**Task requirements**
Print each of the entries exactly, leaving nothing out.
....
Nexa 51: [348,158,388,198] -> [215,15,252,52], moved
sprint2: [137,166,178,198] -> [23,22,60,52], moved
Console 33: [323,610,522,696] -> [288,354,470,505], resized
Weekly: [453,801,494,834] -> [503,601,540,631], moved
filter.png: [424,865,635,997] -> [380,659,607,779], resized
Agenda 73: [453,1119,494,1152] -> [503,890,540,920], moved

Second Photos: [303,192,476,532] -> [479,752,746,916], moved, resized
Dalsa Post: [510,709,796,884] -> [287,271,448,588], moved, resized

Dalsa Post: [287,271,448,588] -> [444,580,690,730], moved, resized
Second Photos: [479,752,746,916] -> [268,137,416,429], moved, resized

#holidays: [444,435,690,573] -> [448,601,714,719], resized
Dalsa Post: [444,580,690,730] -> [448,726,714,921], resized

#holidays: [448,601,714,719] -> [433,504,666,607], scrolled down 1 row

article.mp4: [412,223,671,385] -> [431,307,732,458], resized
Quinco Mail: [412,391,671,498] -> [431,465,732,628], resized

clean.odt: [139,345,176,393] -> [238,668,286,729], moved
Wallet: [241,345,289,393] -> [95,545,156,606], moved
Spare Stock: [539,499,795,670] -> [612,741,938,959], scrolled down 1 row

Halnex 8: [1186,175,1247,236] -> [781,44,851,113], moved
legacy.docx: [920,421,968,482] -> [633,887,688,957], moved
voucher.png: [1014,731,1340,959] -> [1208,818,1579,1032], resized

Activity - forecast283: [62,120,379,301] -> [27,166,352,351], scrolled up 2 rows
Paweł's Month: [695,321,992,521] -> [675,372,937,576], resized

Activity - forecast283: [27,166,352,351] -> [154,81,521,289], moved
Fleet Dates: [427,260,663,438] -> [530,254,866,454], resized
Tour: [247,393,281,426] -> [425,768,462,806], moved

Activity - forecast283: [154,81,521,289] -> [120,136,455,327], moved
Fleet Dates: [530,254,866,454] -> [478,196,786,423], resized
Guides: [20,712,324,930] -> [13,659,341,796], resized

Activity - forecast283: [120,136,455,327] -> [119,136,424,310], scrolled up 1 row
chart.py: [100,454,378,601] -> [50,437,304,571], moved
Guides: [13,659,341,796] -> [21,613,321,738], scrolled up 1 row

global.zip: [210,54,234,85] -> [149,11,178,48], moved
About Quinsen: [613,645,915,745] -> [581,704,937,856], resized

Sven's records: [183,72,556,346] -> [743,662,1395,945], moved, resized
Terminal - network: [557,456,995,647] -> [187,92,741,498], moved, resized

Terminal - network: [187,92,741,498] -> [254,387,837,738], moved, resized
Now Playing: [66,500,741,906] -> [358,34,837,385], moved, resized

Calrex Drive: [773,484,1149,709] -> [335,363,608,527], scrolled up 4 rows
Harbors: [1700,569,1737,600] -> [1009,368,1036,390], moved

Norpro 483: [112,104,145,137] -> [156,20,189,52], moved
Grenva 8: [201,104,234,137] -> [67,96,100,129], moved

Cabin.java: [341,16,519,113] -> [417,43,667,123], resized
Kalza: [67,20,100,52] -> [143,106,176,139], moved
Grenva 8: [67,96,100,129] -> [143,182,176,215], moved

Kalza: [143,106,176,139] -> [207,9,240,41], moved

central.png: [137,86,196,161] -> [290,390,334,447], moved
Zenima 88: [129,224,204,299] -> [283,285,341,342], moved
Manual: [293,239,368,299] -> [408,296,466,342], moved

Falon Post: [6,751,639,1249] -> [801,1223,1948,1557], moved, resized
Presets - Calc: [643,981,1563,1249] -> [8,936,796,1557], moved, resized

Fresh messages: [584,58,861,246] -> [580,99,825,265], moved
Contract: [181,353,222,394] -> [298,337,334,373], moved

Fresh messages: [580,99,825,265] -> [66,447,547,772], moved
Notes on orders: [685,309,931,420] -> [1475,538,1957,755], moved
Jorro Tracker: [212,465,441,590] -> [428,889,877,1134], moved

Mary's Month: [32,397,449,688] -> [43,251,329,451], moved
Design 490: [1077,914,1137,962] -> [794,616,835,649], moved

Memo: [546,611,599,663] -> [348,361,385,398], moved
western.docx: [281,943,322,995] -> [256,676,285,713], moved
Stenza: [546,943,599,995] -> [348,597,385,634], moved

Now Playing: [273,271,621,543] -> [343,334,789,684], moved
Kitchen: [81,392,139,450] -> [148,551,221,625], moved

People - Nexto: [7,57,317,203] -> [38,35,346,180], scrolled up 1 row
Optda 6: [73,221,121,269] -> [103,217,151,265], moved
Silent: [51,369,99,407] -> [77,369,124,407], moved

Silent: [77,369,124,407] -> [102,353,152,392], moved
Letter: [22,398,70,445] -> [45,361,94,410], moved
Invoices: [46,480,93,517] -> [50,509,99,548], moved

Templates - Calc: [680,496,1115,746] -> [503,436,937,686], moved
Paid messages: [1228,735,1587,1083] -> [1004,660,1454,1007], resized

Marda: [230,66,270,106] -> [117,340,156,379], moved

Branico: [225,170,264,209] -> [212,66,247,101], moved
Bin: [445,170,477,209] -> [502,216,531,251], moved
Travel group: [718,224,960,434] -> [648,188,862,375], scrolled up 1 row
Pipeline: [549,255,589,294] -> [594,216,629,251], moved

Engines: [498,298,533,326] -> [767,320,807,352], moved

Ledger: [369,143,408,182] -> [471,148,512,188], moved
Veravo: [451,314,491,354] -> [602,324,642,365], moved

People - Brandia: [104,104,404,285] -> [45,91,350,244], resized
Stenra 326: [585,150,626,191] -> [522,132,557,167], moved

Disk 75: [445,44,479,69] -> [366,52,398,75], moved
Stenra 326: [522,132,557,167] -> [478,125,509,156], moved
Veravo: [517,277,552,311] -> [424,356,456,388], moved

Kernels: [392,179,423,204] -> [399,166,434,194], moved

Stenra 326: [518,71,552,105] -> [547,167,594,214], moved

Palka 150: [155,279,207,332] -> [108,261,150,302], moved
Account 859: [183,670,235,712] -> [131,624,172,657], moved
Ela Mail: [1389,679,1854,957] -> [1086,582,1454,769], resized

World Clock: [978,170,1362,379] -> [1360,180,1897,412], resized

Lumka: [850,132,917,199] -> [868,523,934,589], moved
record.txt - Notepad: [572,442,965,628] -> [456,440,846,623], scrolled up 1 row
....
**Result for this exercise**
Nexa 51: [348,158,388,198] -> [215,15,252,52], moved
sprint2: [137,166,178,198] -> [23,22,60,52], moved
Console 33: [323,610,522,696] -> [288,354,470,505], resized
Weekly: [453,801,494,834] -> [503,601,540,631], moved
filter.png: [424,865,635,997] -> [380,659,607,779], resized
Agenda 73: [453,1119,494,1152] -> [503,890,540,920], moved

Second Photos: [303,192,476,532] -> [479,752,746,916], moved, resized
Dalsa Post: [510,709,796,884] -> [287,271,448,588], moved, resized

Dalsa Post: [287,271,448,588] -> [444,580,690,730], moved, resized
Second Photos: [479,752,746,916] -> [268,137,416,429], moved, resized

#holidays: [444,435,690,573] -> [448,601,714,719], resized
Dalsa Post: [444,580,690,730] -> [448,726,714,921], resized

#holidays: [448,601,714,719] -> [433,504,666,607], scrolled down 1 row

article.mp4: [412,223,671,385] -> [431,307,732,458], resized
Quinco Mail: [412,391,671,498] -> [431,465,732,628], resized

clean.odt: [139,345,176,393] -> [238,668,286,729], moved
Wallet: [241,345,289,393] -> [95,545,156,606], moved
Spare Stock: [539,499,795,670] -> [612,741,938,959], scrolled down 1 row

Halnex 8: [1186,175,1247,236] -> [781,44,851,113], moved
legacy.docx: [920,421,968,482] -> [633,887,688,957], moved
voucher.png: [1014,731,1340,959] -> [1208,818,1579,1032], resized

Activity - forecast283: [62,120,379,301] -> [27,166,352,351], scrolled up 2 rows
Paweł's Month: [695,321,992,521] -> [675,372,937,576], resized

Activity - forecast283: [27,166,352,351] -> [154,81,521,289], moved
Fleet Dates: [427,260,663,438] -> [530,254,866,454], resized
Tour: [247,393,281,426] -> [425,768,462,806], moved

Activity - forecast283: [154,81,521,289] -> [120,136,455,327], moved
Fleet Dates: [530,254,866,454] -> [478,196,786,423], resized
Guides: [20,712,324,930] -> [13,659,341,796], resized

Activity - forecast283: [120,136,455,327] -> [119,136,424,310], scrolled up 1 row
chart.py: [100,454,378,601] -> [50,437,304,571], moved
Guides: [13,659,341,796] -> [21,613,321,738], scrolled up 1 row

global.zip: [210,54,234,85] -> [149,11,178,48], moved
About Quinsen: [613,645,915,745] -> [581,704,937,856], resized

Sven's records: [183,72,556,346] -> [743,662,1395,945], moved, resized
Terminal - network: [557,456,995,647] -> [187,92,741,498], moved, resized

Terminal - network: [187,92,741,498] -> [254,387,837,738], moved, resized
Now Playing: [66,500,741,906] -> [358,34,837,385], moved, resized

Calrex Drive: [773,484,1149,709] -> [335,363,608,527], scrolled up 4 rows
Harbors: [1700,569,1737,600] -> [1009,368,1036,390], moved

Norpro 483: [112,104,145,137] -> [156,20,189,52], moved
Grenva 8: [201,104,234,137] -> [67,96,100,129], moved

Cabin.java: [341,16,519,113] -> [417,43,667,123], resized
Kalza: [67,20,100,52] -> [143,106,176,139], moved
Grenva 8: [67,96,100,129] -> [143,182,176,215], moved

Kalza: [143,106,176,139] -> [207,9,240,41], moved

central.png: [137,86,196,161] -> [290,390,334,447], moved
Zenima 88: [129,224,204,299] -> [283,285,341,342], moved
Manual: [293,239,368,299] -> [408,296,466,342], moved

Falon Post: [6,751,639,1249] -> [801,1223,1948,1557], moved, resized
Presets - Calc: [643,981,1563,1249] -> [8,936,796,1557], moved, resized

Fresh messages: [584,58,861,246] -> [580,99,825,265], moved
Contract: [181,353,222,394] -> [298,337,334,373], moved

Fresh messages: [580,99,825,265] -> [66,447,547,772], moved
Notes on orders: [685,309,931,420] -> [1475,538,1957,755], moved
Jorro Tracker: [212,465,441,590] -> [428,889,877,1134], moved

Mary's Month: [32,397,449,688] -> [43,251,329,451], moved
Design 490: [1077,914,1137,962] -> [794,616,835,649], moved

Memo: [546,611,599,663] -> [348,361,385,398], moved
western.docx: [281,943,322,995] -> [256,676,285,713], moved
Stenza: [546,943,599,995] -> [348,597,385,634], moved

Now Playing: [273,271,621,543] -> [343,334,789,684], moved
Kitchen: [81,392,139,450] -> [148,551,221,625], moved

People - Nexto: [7,57,317,203] -> [38,35,346,180], scrolled up 1 row
Optda 6: [73,221,121,269] -> [103,217,151,265], moved
Silent: [51,369,99,407] -> [77,369,124,407], moved

Silent: [77,369,124,407] -> [102,353,152,392], moved
Letter: [22,398,70,445] -> [45,361,94,410], moved
Invoices: [46,480,93,517] -> [50,509,99,548], moved

Templates - Calc: [680,496,1115,746] -> [503,436,937,686], moved
Paid messages: [1228,735,1587,1083] -> [1004,660,1454,1007], resized

Marda: [230,66,270,106] -> [117,340,156,379], moved

Branico: [225,170,264,209] -> [212,66,247,101], moved
Bin: [445,170,477,209] -> [502,216,531,251], moved
Travel group: [718,224,960,434] -> [648,188,862,375], scrolled up 1 row
Pipeline: [549,255,589,294] -> [594,216,629,251], moved

Engines: [498,298,533,326] -> [767,320,807,352], moved

Ledger: [369,143,408,182] -> [471,148,512,188], moved
Veravo: [451,314,491,354] -> [602,324,642,365], moved

People - Brandia: [104,104,404,285] -> [45,91,350,244], resized
Stenra 326: [585,150,626,191] -> [522,132,557,167], moved

Disk 75: [445,44,479,69] -> [366,52,398,75], moved
Stenra 326: [522,132,557,167] -> [478,125,509,156], moved
Veravo: [517,277,552,311] -> [424,356,456,388], moved

Kernels: [392,179,423,204] -> [399,166,434,194], moved

Stenra 326: [518,71,552,105] -> [547,167,594,214], moved

Palka 150: [155,279,207,332] -> [108,261,150,302], moved
Account 859: [183,670,235,712] -> [131,624,172,657], moved
Ela Mail: [1389,679,1854,957] -> [1086,582,1454,769], resized

World Clock: [978,170,1362,379] -> [1360,180,1897,412], resized

Lumka: [850,132,917,199] -> [868,523,934,589], moved
record.txt - Notepad: [572,442,965,628] -> [456,440,846,623], scrolled up 1 row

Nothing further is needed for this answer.